◆ Source data ◆
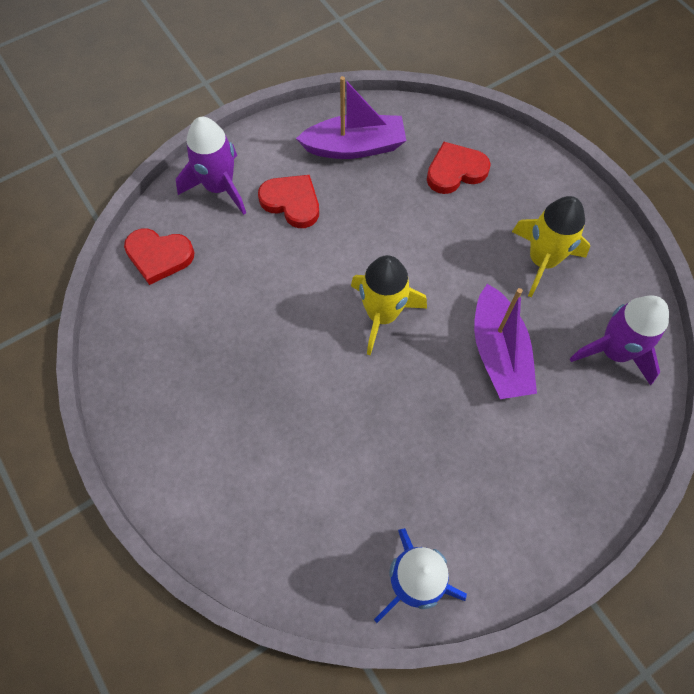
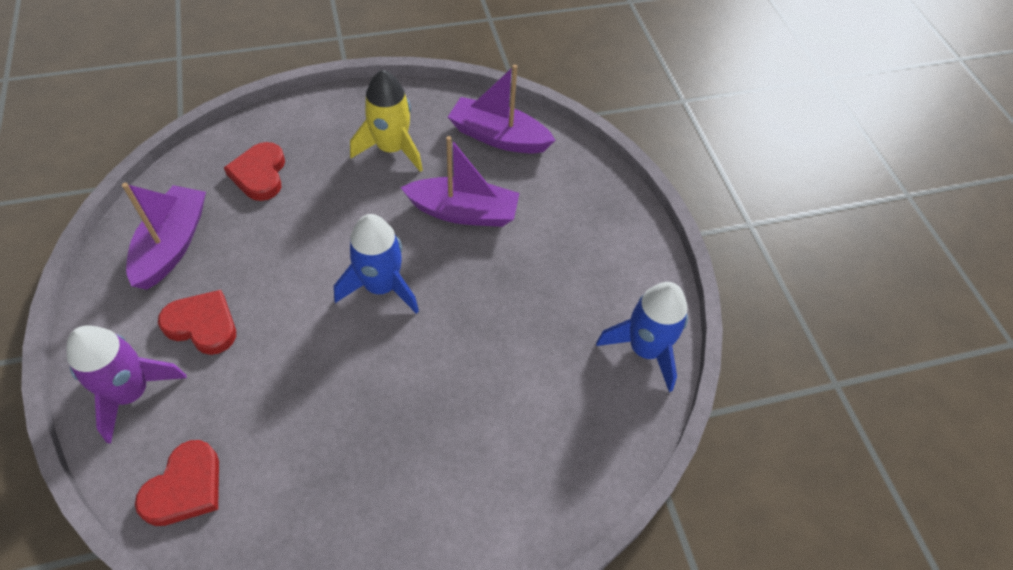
camera: 75 degrees left, 10 degrees down
(292, 202) = (202, 325): red heart -> red heart turned 60 degrees clockwise
(382, 315) = (381, 287): yellow rocket -> blue rocket
(614, 351) = (498, 137): purple rocket -> purple boat

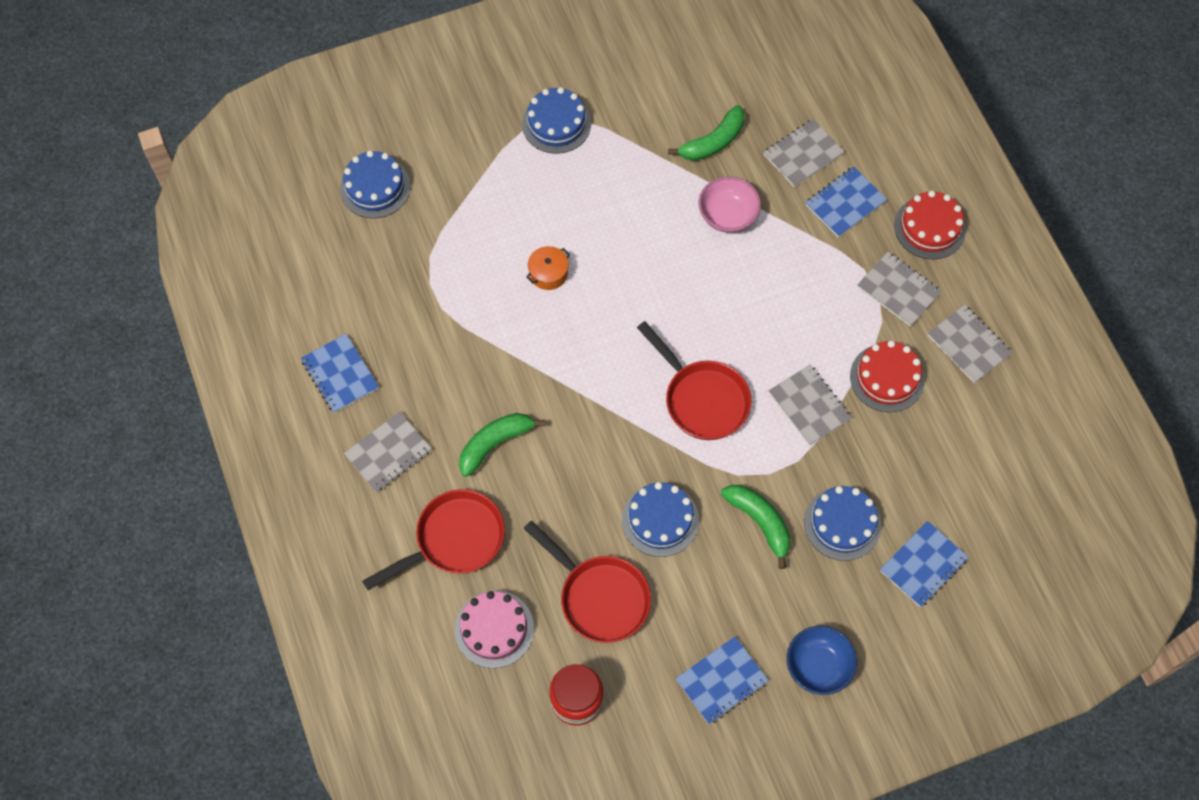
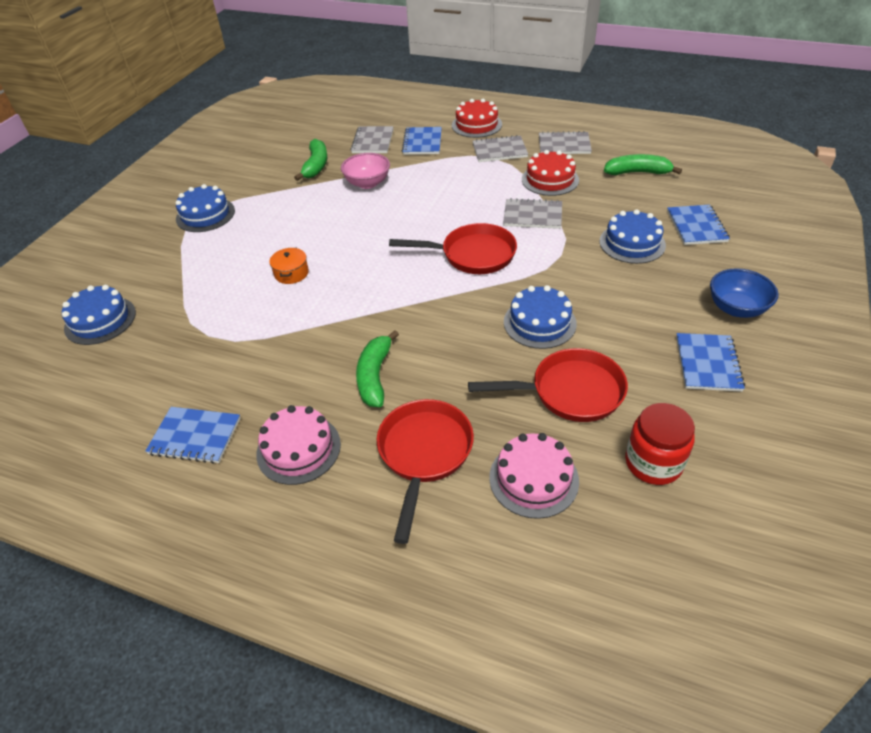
camera: 45 degrees left, 20 degrees down
(388, 453) = (298, 449): grey notebook -> pink cake
(760, 522) = (593, 277): green banana -> green banana (637, 172)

◆ Exercise goal ◆
Beginning with the line that contains "(382, 315) = (381, 287): yellow" and ending with the final line of the material, reproduce those lines exactly and nothing else. Omit the pictures.

◆ Answer space ◆
(382, 315) = (381, 287): yellow rocket -> blue rocket
(614, 351) = (498, 137): purple rocket -> purple boat

camera: 45 degrees left, 20 degrees down
(388, 453) = (298, 449): grey notebook -> pink cake
(760, 522) = (593, 277): green banana -> green banana (637, 172)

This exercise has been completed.